» ABOUT THIS TASK: For the data below, report the number of lines that contain the string "black" and nothing else.
[Opening SUPPLIED MATERIAL section]
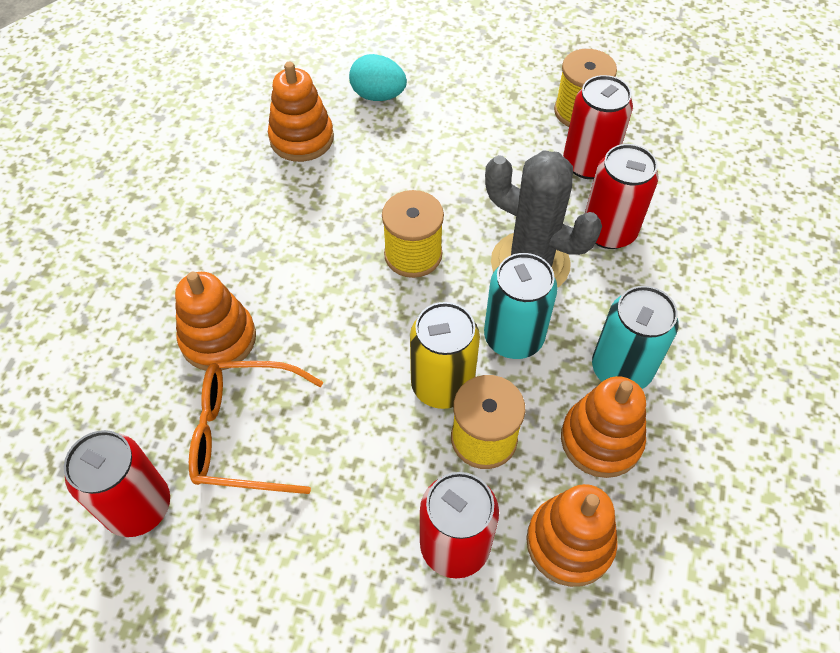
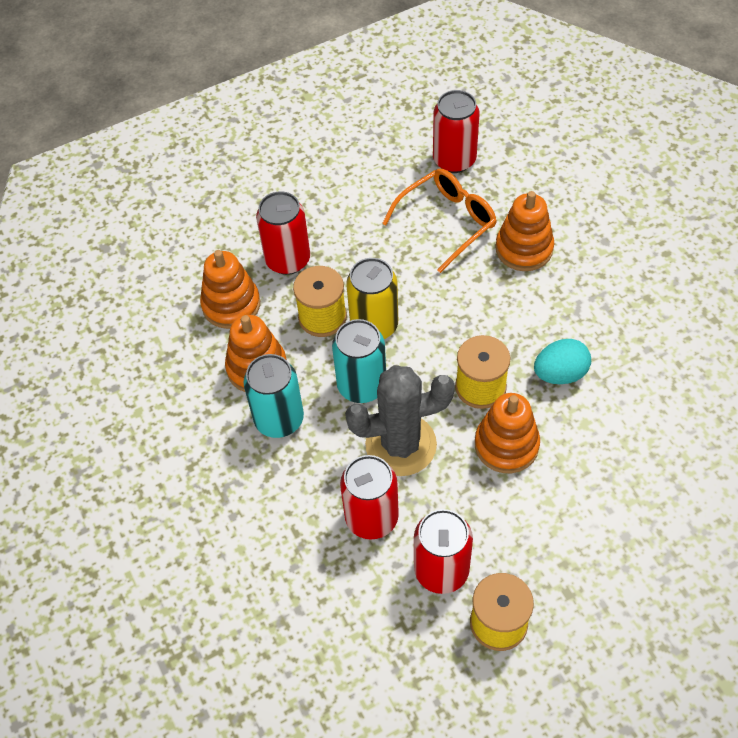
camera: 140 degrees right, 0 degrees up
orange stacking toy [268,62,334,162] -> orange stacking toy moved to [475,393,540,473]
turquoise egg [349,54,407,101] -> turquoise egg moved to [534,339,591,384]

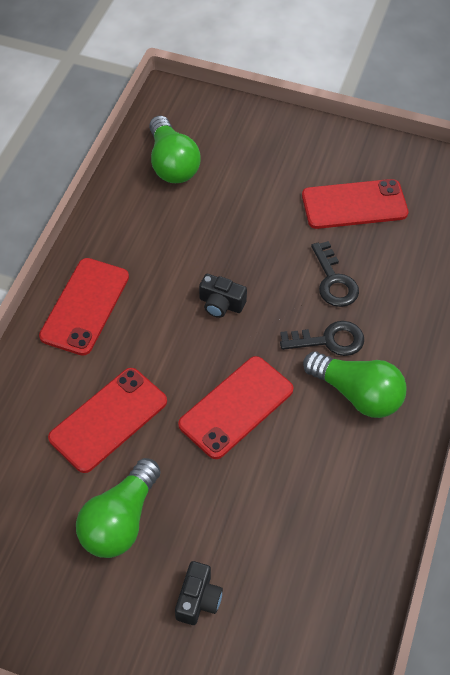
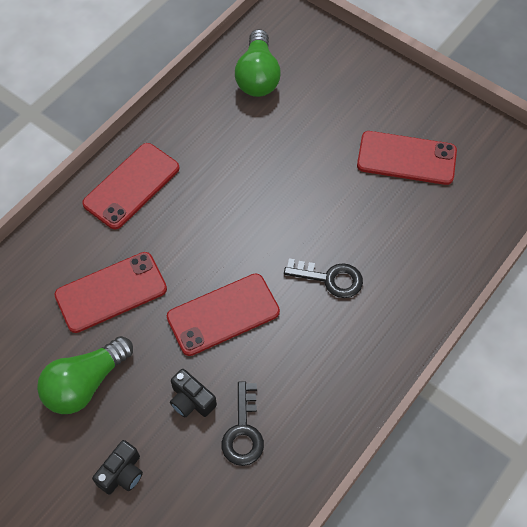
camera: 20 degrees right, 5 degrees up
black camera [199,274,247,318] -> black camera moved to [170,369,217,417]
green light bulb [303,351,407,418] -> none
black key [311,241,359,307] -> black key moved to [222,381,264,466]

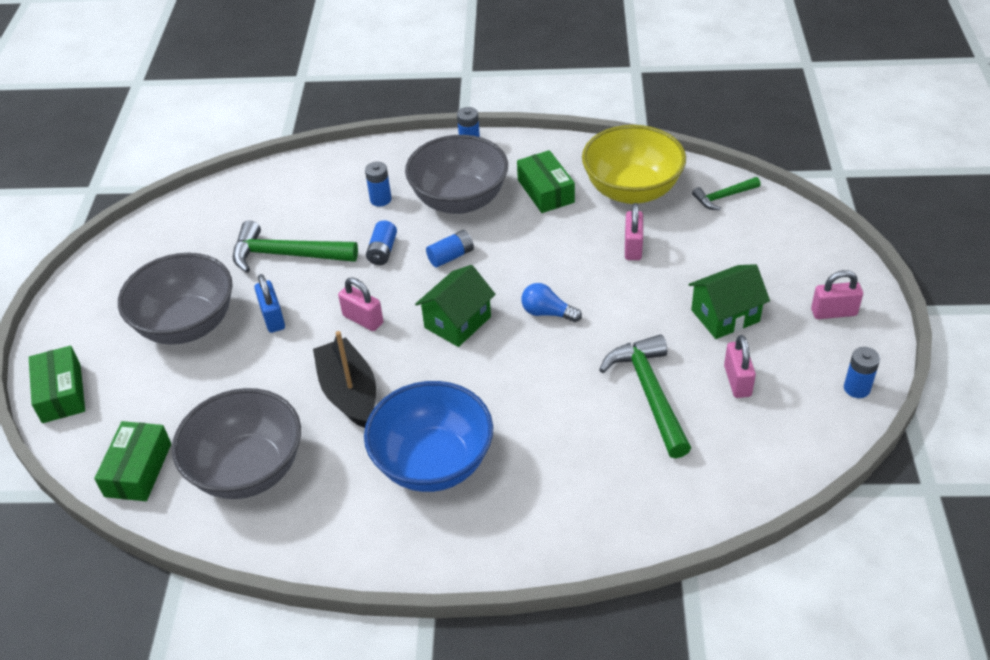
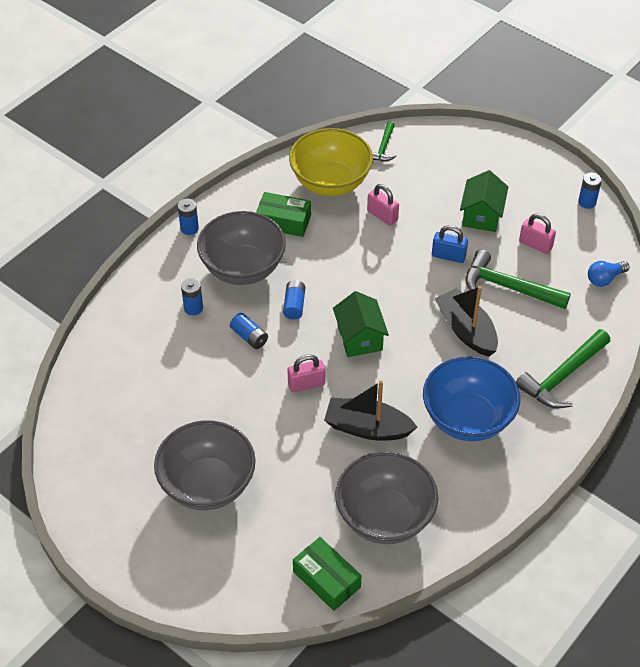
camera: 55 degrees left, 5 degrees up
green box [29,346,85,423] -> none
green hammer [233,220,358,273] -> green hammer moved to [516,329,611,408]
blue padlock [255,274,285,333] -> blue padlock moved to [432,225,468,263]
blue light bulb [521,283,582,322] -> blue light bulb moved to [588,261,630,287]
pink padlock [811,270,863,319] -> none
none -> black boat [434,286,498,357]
[Closing SUPPLIED MATERIAL section]
» RESULT FOR THIS TASK: 3